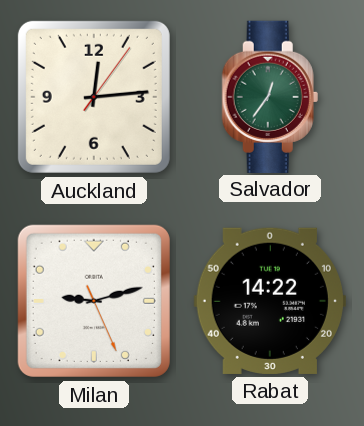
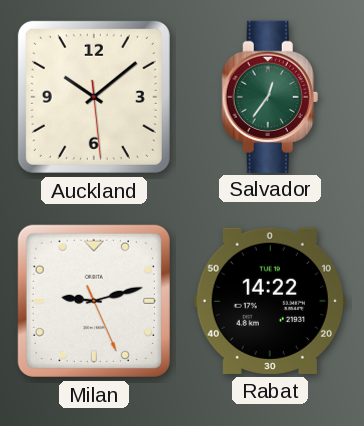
Auckland: 12:14 -> 10:08
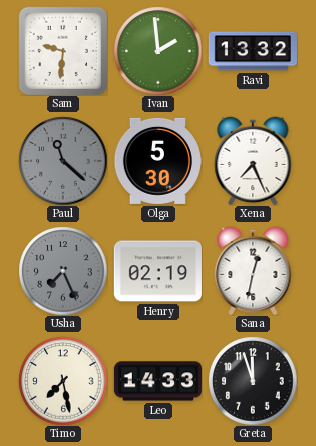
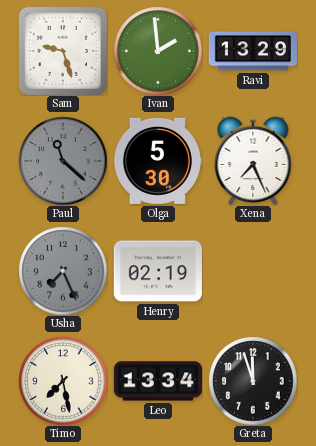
Sam: 9:31 -> 9:27
Ravi: 13:32 -> 13:29
Sana: 12:32 -> none
Leo: 14:33 -> 13:34
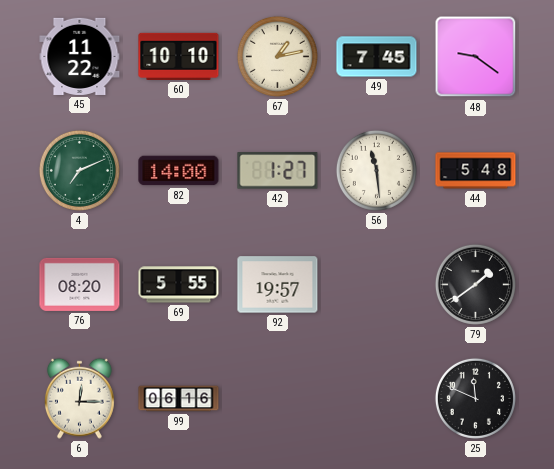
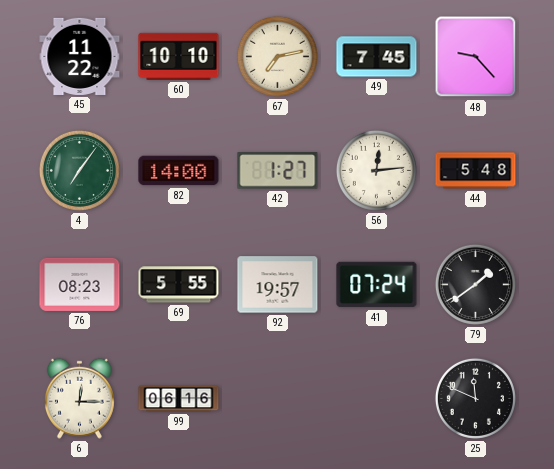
67: 1:13 -> 7:13
48: 9:21 -> 9:23
4: 7:11 -> 7:06
56: 11:29 -> 12:14
76: 08:20 -> 08:23
41: none -> 07:24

- - - -

Task to carry out :: Reproduce the records above verbatim, line by line, leaving out the picture lines.

Exercise output ::
Auckland: 12:14 -> 10:08
Sam: 9:31 -> 9:27
Ravi: 13:32 -> 13:29
Sana: 12:32 -> none
Leo: 14:33 -> 13:34
67: 1:13 -> 7:13
48: 9:21 -> 9:23
4: 7:11 -> 7:06
56: 11:29 -> 12:14
76: 08:20 -> 08:23
41: none -> 07:24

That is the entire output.